***** Materials provided *****

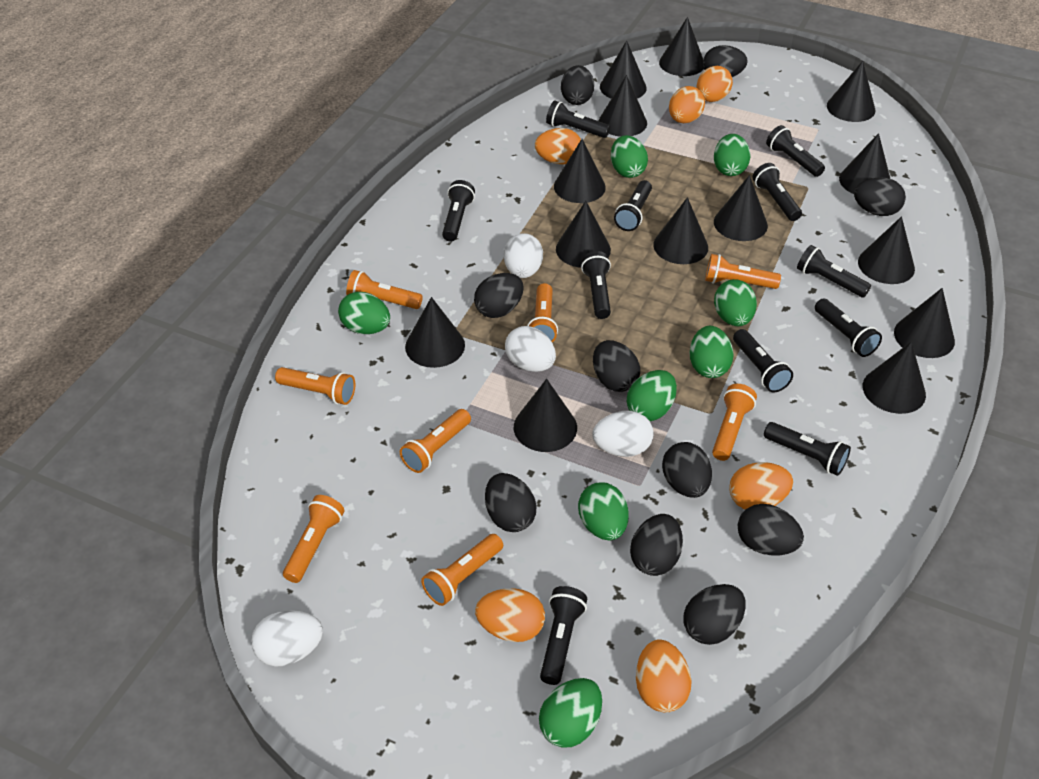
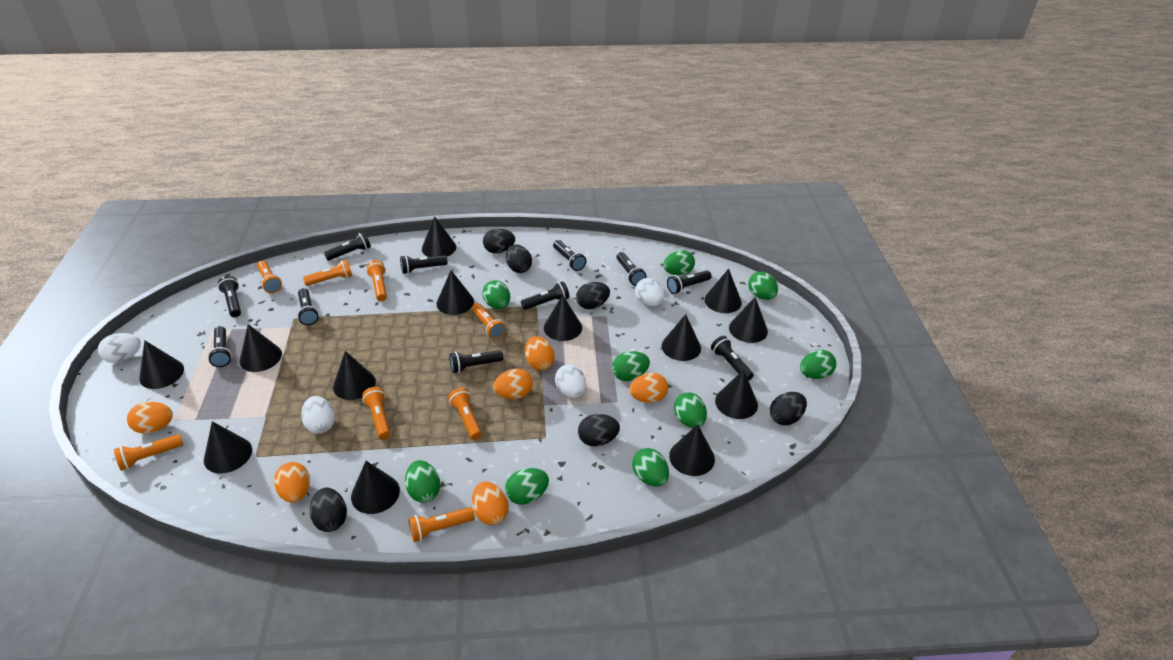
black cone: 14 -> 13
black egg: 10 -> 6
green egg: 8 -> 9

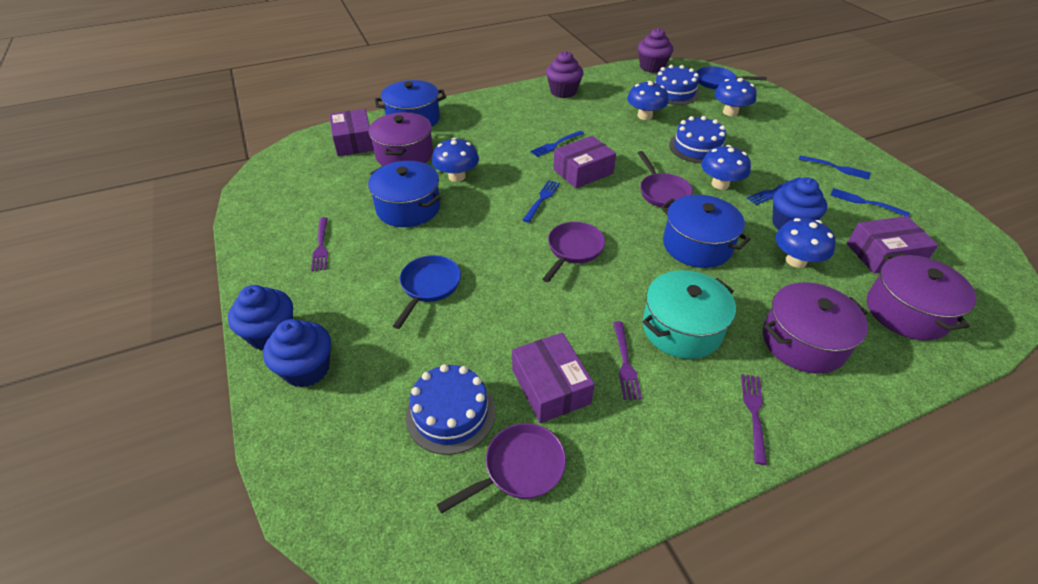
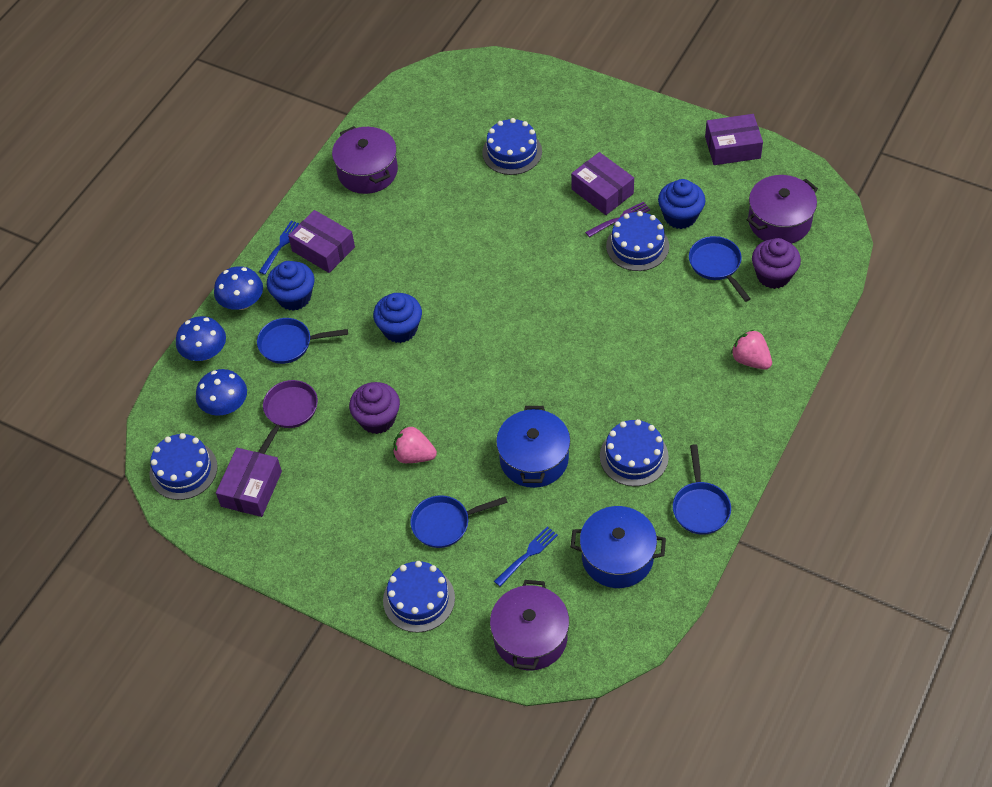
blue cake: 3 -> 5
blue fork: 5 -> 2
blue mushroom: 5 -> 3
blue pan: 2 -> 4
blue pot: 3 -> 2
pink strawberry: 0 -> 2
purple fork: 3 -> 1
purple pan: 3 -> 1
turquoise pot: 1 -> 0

*****

Work to complete
Would you copy out the material above exactly, without the pictures in it?

Written reply
black cone: 14 -> 13
black egg: 10 -> 6
green egg: 8 -> 9

blue cake: 3 -> 5
blue fork: 5 -> 2
blue mushroom: 5 -> 3
blue pan: 2 -> 4
blue pot: 3 -> 2
pink strawberry: 0 -> 2
purple fork: 3 -> 1
purple pan: 3 -> 1
turquoise pot: 1 -> 0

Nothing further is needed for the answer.